#### [TASK TO CARRY OUT]
Tell how many lines in these records contain the string "ellipse", with only the number as the reply.

PROVIDED MATERIAL: Begin

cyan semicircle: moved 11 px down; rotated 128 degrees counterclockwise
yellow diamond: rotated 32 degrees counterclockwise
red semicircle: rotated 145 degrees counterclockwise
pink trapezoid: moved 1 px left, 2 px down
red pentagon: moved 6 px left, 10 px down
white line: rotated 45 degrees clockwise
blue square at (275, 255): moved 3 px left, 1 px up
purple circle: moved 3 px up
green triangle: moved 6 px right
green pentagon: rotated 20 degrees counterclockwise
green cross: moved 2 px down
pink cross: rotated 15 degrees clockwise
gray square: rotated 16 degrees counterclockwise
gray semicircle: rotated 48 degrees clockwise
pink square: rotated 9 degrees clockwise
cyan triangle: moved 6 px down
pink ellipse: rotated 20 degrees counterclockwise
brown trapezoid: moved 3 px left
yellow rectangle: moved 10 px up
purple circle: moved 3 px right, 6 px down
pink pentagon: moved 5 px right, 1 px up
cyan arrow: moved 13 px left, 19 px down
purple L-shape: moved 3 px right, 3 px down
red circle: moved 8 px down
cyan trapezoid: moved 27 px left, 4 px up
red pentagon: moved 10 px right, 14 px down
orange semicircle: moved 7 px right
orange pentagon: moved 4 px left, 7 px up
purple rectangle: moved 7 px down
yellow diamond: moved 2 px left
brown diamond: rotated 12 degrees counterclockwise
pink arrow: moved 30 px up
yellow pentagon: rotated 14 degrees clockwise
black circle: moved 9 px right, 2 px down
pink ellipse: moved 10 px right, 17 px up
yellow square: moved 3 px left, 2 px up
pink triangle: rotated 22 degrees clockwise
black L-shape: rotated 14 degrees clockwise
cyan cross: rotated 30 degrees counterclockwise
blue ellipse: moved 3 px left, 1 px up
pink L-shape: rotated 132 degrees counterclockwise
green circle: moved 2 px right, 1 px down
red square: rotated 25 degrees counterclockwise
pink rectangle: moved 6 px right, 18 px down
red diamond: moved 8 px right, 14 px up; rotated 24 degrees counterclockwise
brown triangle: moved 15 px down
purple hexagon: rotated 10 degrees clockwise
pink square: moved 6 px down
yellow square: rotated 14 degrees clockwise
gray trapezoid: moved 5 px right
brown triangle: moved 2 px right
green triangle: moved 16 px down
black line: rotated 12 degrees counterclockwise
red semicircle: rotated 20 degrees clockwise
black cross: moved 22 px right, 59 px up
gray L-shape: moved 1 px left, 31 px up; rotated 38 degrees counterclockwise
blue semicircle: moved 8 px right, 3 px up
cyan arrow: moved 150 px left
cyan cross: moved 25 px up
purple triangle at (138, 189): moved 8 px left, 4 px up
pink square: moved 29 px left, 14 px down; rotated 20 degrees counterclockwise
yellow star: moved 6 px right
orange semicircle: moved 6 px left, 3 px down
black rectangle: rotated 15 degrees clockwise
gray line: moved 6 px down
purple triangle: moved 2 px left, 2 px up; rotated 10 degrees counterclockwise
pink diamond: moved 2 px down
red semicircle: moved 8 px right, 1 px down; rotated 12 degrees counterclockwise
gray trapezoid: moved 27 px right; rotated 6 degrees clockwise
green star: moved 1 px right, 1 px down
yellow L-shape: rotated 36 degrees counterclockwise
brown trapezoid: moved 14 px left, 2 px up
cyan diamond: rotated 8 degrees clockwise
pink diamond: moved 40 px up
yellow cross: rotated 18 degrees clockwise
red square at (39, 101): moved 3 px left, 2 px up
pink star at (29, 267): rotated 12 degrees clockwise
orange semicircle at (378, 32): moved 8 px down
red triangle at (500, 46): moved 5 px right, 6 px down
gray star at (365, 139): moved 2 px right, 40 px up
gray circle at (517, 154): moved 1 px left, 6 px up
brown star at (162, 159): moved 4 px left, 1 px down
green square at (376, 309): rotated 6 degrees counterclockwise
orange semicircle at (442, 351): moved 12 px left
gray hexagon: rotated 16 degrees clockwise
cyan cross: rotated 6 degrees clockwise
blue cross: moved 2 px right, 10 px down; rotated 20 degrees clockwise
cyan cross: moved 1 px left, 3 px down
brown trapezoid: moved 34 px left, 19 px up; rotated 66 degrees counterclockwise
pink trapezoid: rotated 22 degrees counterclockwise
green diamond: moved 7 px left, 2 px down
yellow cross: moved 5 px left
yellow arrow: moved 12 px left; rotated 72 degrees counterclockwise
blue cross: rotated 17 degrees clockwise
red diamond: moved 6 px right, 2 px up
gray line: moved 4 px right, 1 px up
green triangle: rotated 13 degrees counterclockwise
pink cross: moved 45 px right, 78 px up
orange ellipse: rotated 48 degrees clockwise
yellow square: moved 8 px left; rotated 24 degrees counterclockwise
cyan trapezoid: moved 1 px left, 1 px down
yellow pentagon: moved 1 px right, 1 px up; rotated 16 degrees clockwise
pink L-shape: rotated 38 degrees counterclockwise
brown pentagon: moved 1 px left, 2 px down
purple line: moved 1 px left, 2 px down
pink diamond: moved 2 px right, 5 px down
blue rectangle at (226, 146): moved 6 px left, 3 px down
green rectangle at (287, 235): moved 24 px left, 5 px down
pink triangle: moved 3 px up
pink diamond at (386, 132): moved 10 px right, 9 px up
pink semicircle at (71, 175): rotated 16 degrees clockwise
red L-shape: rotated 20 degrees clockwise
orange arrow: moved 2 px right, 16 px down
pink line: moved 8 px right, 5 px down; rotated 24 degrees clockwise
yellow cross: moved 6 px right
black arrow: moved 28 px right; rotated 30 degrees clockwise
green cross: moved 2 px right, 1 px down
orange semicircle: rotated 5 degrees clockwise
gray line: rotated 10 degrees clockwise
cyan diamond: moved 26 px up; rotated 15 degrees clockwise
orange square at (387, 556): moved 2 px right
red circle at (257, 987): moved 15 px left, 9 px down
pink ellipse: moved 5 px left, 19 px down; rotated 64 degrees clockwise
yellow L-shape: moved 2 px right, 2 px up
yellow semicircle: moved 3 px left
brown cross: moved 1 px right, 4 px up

PROVIDED MATERIAL: End

#### [SOLUTION TO THE PROBLEM]
5